# Task inputs
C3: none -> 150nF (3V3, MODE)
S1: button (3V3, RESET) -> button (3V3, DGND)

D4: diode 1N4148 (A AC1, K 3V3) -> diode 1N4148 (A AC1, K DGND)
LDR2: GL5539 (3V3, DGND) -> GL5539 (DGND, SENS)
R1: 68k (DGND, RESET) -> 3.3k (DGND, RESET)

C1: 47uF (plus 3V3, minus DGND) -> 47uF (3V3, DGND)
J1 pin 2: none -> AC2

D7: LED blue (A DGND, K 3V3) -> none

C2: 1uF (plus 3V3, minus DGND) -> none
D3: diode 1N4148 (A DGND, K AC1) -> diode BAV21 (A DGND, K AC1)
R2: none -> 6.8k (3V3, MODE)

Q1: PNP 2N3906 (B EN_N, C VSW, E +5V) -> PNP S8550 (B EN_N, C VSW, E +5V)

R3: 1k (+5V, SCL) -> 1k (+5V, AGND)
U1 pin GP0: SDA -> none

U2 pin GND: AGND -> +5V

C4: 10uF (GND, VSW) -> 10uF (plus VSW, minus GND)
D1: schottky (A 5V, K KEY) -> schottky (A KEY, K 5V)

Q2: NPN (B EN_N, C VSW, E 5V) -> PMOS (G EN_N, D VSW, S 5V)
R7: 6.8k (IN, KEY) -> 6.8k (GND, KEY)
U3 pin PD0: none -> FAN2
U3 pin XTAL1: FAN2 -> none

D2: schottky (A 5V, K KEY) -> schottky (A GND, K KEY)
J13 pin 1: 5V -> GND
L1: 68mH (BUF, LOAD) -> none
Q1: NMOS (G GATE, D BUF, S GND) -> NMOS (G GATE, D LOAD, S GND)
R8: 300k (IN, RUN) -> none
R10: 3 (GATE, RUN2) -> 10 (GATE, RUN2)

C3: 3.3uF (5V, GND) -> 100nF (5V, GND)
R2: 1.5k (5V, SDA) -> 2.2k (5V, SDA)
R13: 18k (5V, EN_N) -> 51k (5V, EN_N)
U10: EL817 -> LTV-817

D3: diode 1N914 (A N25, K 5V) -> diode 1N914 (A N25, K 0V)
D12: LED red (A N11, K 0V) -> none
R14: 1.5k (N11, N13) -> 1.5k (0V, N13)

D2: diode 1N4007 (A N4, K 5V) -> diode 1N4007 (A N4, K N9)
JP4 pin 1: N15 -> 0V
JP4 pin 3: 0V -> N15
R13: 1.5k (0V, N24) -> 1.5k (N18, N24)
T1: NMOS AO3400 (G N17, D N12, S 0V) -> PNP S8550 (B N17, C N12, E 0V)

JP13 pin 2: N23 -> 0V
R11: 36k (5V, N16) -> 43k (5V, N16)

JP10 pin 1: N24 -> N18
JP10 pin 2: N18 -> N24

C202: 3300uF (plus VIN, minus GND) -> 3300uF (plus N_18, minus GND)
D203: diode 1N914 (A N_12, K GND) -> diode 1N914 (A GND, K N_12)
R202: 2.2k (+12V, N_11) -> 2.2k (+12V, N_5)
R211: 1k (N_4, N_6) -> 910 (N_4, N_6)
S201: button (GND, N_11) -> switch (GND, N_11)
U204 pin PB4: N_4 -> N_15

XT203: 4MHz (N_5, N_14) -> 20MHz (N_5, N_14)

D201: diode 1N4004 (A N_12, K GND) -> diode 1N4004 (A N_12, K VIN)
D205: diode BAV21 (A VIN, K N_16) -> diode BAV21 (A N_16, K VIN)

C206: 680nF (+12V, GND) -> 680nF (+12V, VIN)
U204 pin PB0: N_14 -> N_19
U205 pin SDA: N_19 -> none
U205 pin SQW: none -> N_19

# Task prompt
Where a line above holds the string "NMOS", copy that line.

# Written response
Q1: NMOS (G GATE, D BUF, S GND) -> NMOS (G GATE, D LOAD, S GND)
T1: NMOS AO3400 (G N17, D N12, S 0V) -> PNP S8550 (B N17, C N12, E 0V)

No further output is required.